What to do: Your job with the data below is to output exactly the lines from the one holding "(134, 482) = (828, 357): black" down to the one holding "(478, 372) = (662, 109): turquoise", both included, and no others.

Excerpted data: Begin

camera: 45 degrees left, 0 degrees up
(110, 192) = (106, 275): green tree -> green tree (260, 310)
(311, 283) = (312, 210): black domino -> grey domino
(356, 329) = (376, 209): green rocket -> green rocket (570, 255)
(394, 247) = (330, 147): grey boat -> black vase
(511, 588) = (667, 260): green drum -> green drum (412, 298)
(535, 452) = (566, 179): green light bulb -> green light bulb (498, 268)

Excerpted data: End
Excerpted data: Begin

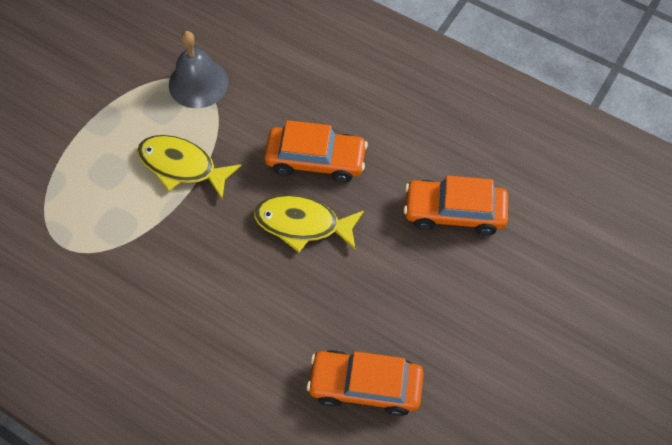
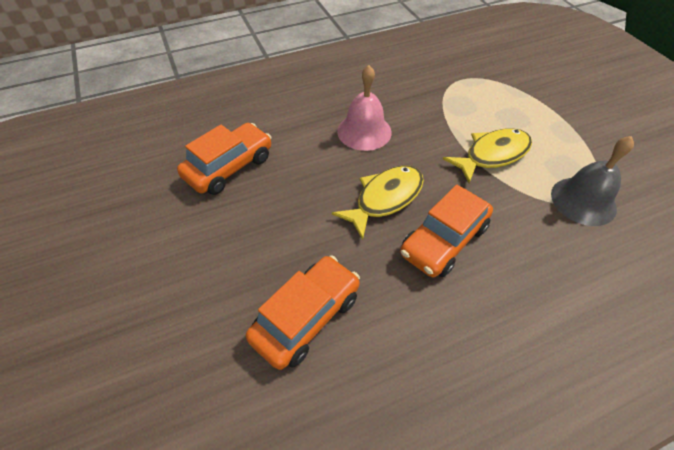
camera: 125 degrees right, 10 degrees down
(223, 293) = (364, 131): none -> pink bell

Excerpted data: End
Excerpted data: Begin

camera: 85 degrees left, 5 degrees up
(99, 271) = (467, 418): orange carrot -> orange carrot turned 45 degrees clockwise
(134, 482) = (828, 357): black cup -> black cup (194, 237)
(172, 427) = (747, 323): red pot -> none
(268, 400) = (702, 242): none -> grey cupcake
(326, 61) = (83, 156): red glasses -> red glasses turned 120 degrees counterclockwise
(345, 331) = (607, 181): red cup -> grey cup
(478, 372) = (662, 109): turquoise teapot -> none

Excerpted data: End

The answer:
(134, 482) = (828, 357): black cup -> black cup (194, 237)
(172, 427) = (747, 323): red pot -> none
(268, 400) = (702, 242): none -> grey cupcake
(326, 61) = (83, 156): red glasses -> red glasses turned 120 degrees counterclockwise
(345, 331) = (607, 181): red cup -> grey cup
(478, 372) = (662, 109): turquoise teapot -> none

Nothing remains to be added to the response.